TASK PROMPT -
Take each line of the data that contains the string "purple" and copy it.

────────

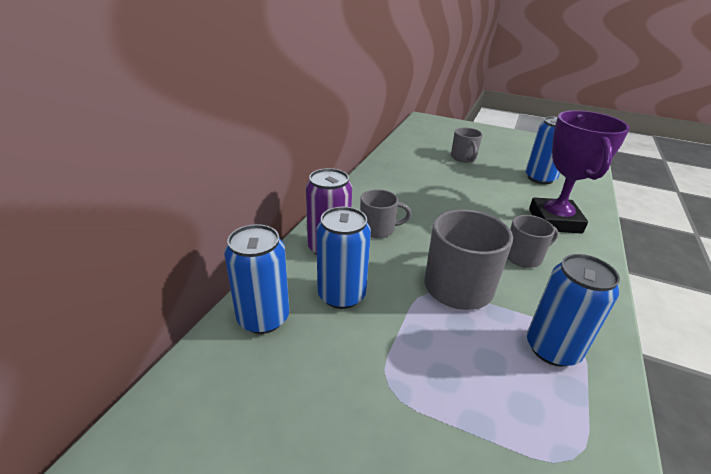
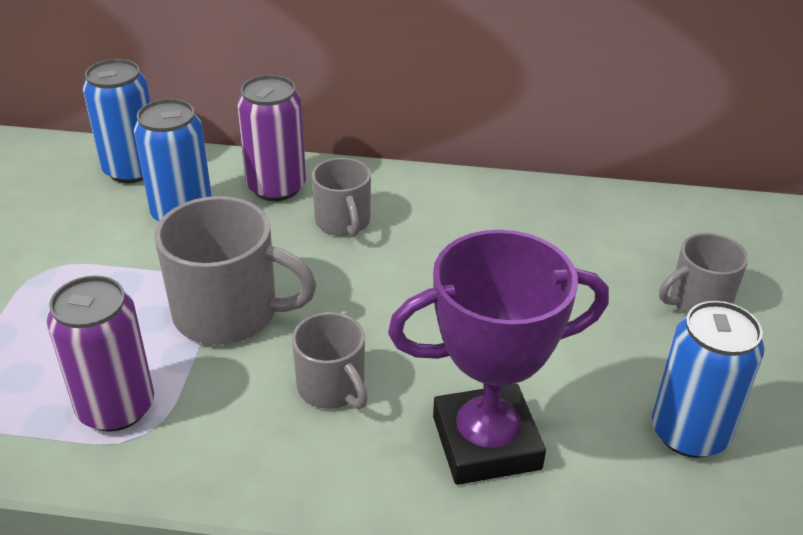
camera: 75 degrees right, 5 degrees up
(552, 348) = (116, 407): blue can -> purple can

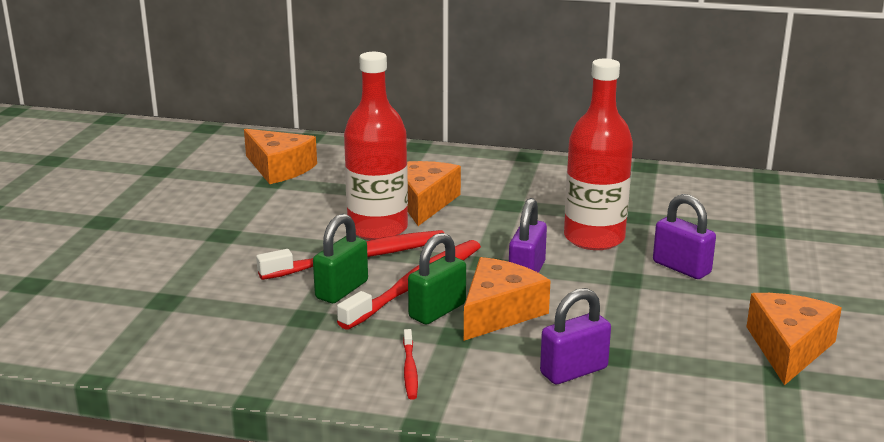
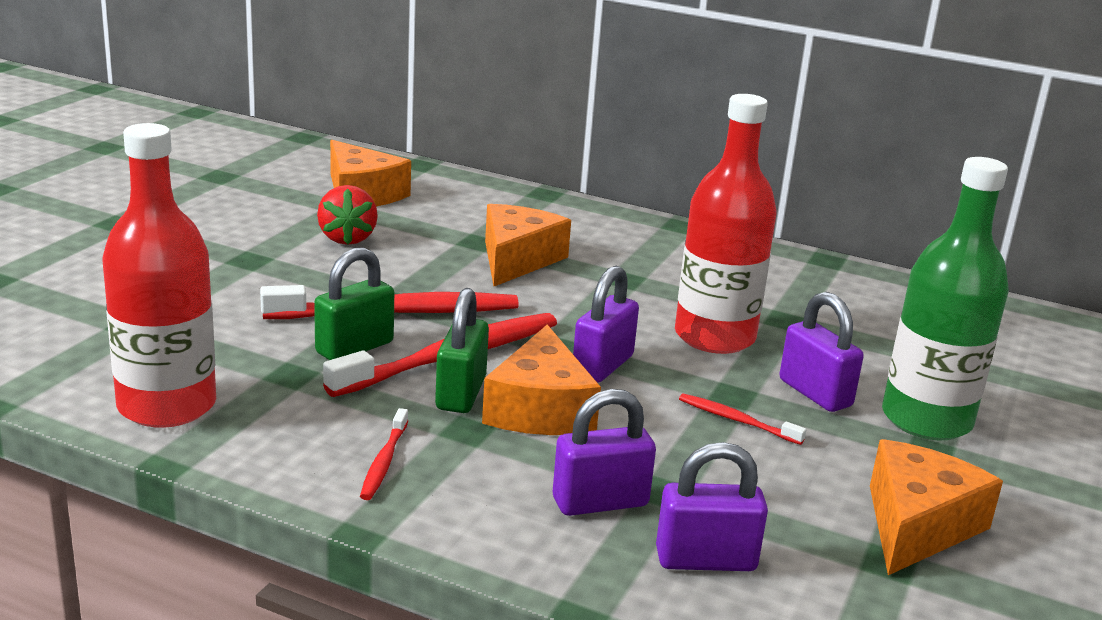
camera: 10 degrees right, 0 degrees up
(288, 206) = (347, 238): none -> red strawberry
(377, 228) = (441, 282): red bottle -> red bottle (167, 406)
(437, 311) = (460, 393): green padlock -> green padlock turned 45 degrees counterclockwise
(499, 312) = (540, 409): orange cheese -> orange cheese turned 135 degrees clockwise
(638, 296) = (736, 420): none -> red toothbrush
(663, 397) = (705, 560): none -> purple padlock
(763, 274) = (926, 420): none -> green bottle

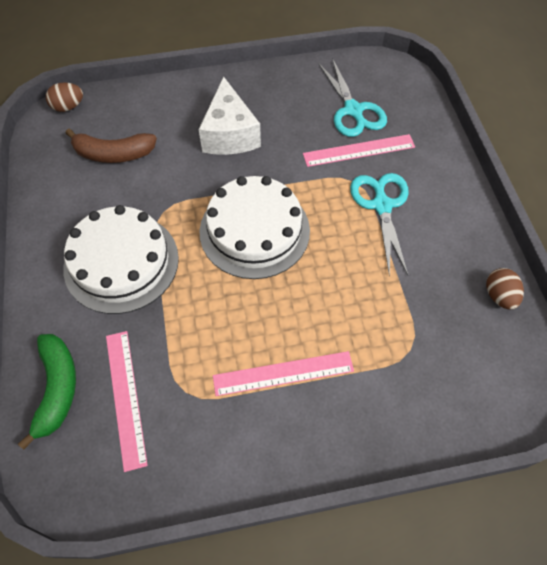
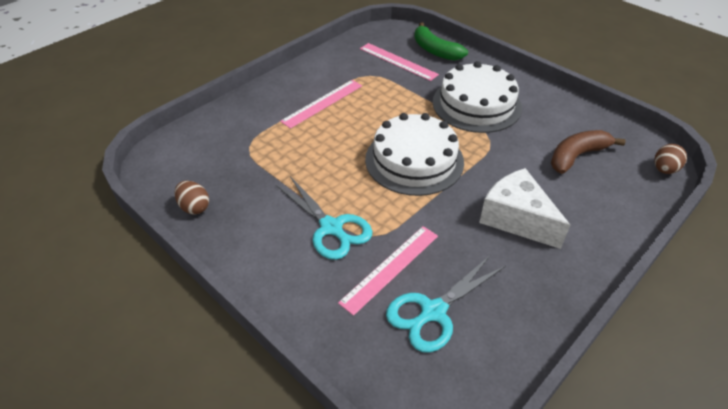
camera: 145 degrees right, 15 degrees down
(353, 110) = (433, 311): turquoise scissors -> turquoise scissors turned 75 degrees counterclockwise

────────

YOUR SOLUTION -
(552, 348) = (116, 407): blue can -> purple can
(663, 397) = (705, 560): none -> purple padlock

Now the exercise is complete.